Records for this exercise:
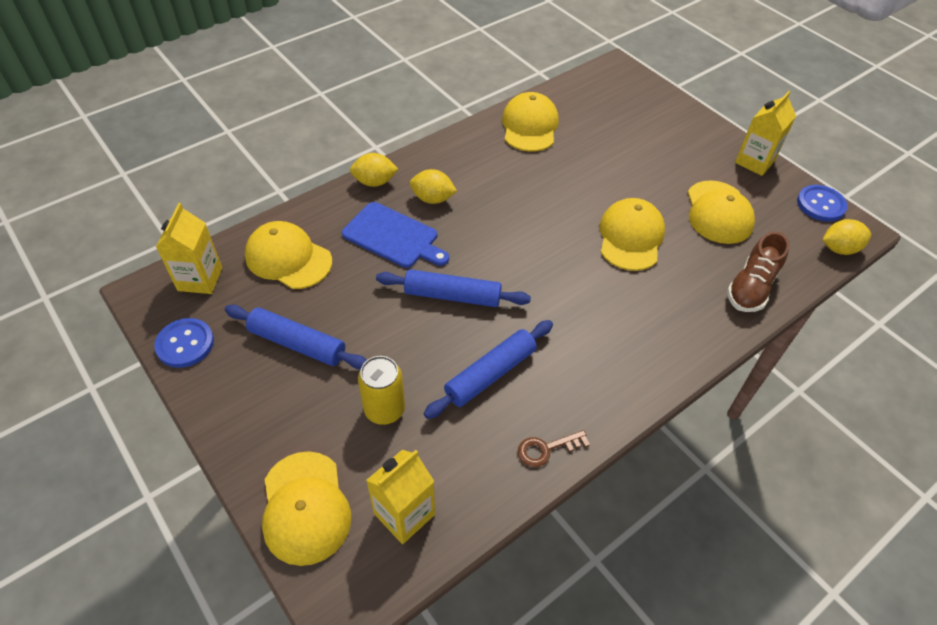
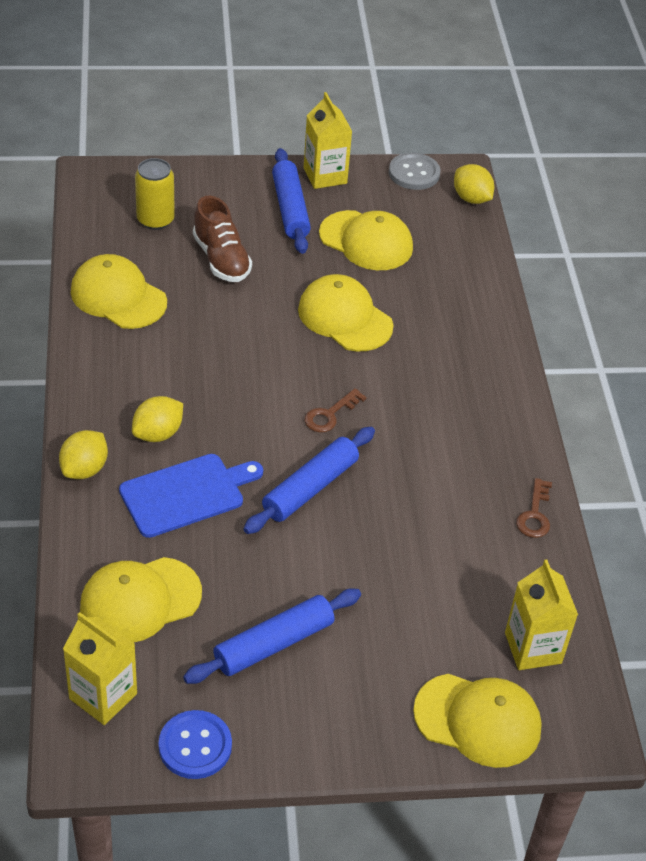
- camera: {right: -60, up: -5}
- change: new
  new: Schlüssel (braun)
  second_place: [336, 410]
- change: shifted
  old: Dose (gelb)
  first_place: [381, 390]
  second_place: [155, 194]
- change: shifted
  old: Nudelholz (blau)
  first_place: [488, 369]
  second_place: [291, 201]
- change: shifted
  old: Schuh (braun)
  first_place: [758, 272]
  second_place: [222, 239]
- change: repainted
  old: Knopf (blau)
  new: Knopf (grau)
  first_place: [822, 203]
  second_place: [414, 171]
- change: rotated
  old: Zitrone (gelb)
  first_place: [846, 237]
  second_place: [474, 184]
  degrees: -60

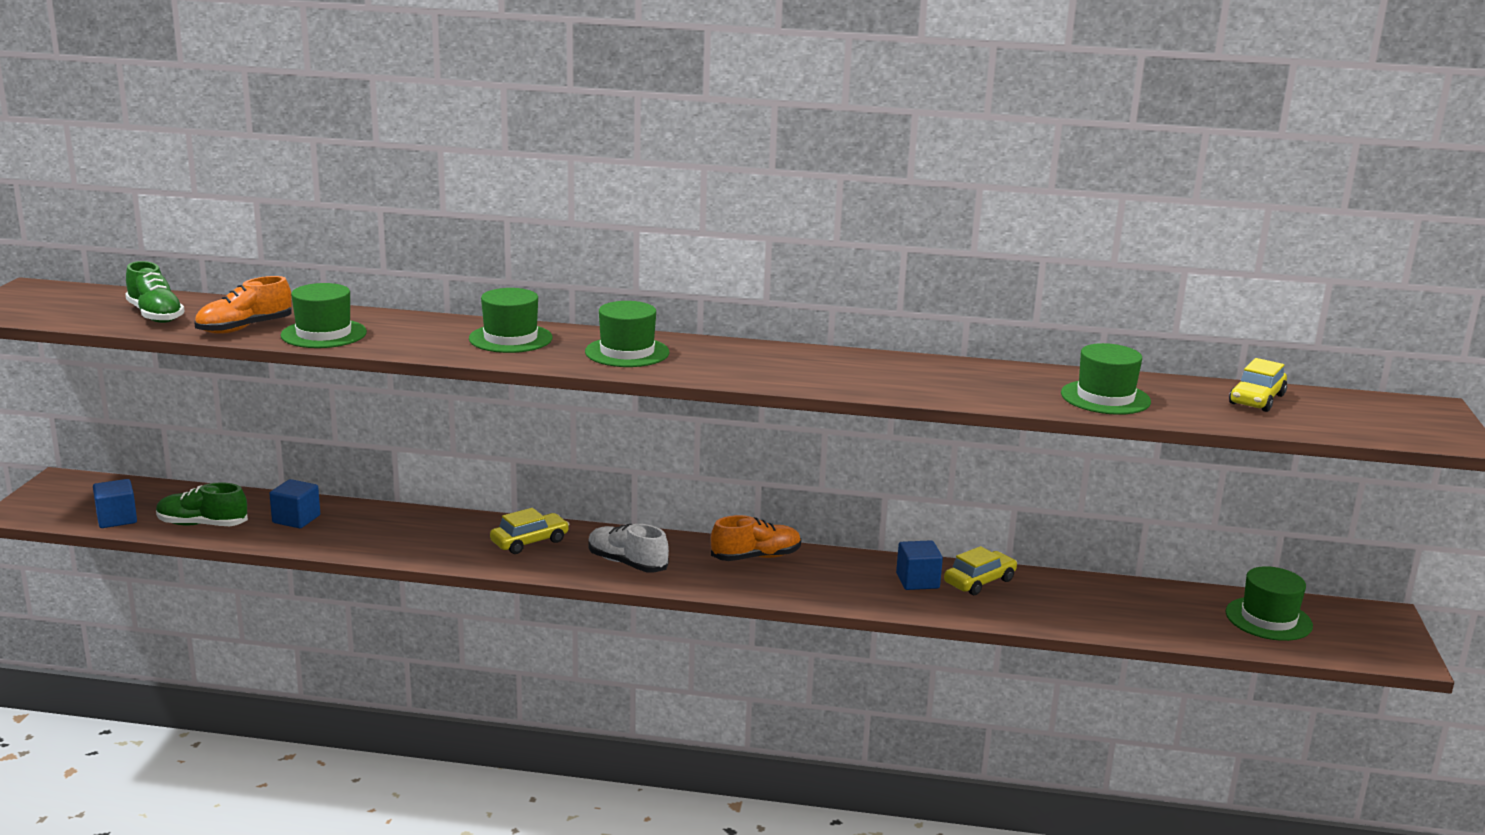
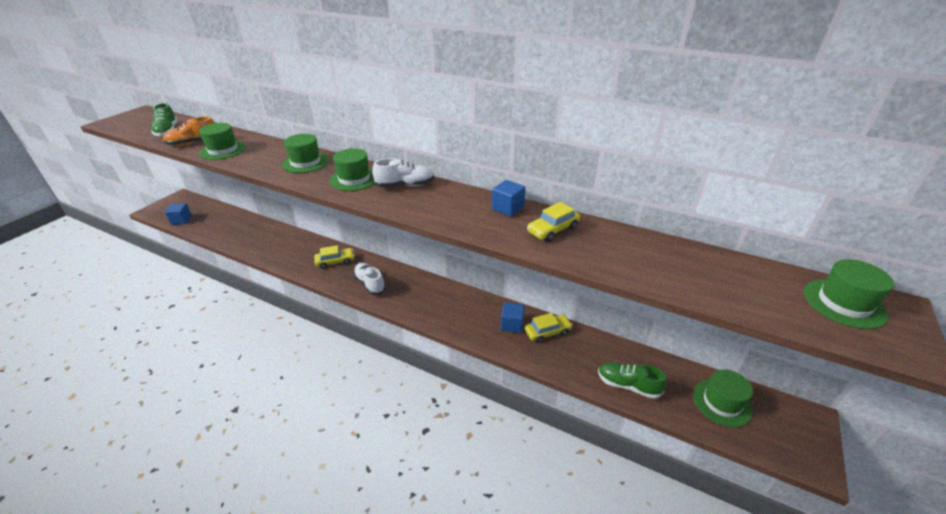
- camera: {right: 20, up: 15}
- change: gone
  old: Schuh (orange)
  first_place: [756, 538]
- change: new
  new: Schuh (weiß)
  second_place: [403, 172]
- change: shifted
  old: Schuh (grün)
  first_place: [202, 504]
  second_place: [632, 380]
- change: shifted
  old: Kubus (blau)
  first_place: [294, 503]
  second_place: [509, 198]
- change: shifted
  old: Hut (grün)
  first_place: [1106, 379]
  second_place: [849, 294]
- change: shifted
  old: Auto (gelb)
  first_place: [1258, 385]
  second_place: [553, 222]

What to work on: Please retype all of the material exactly, skipping whatever images it holds.

Solution to the problem:
- camera: {right: -60, up: -5}
- change: new
  new: Schlüssel (braun)
  second_place: [336, 410]
- change: shifted
  old: Dose (gelb)
  first_place: [381, 390]
  second_place: [155, 194]
- change: shifted
  old: Nudelholz (blau)
  first_place: [488, 369]
  second_place: [291, 201]
- change: shifted
  old: Schuh (braun)
  first_place: [758, 272]
  second_place: [222, 239]
- change: repainted
  old: Knopf (blau)
  new: Knopf (grau)
  first_place: [822, 203]
  second_place: [414, 171]
- change: rotated
  old: Zitrone (gelb)
  first_place: [846, 237]
  second_place: [474, 184]
  degrees: -60

- camera: {right: 20, up: 15}
- change: gone
  old: Schuh (orange)
  first_place: [756, 538]
- change: new
  new: Schuh (weiß)
  second_place: [403, 172]
- change: shifted
  old: Schuh (grün)
  first_place: [202, 504]
  second_place: [632, 380]
- change: shifted
  old: Kubus (blau)
  first_place: [294, 503]
  second_place: [509, 198]
- change: shifted
  old: Hut (grün)
  first_place: [1106, 379]
  second_place: [849, 294]
- change: shifted
  old: Auto (gelb)
  first_place: [1258, 385]
  second_place: [553, 222]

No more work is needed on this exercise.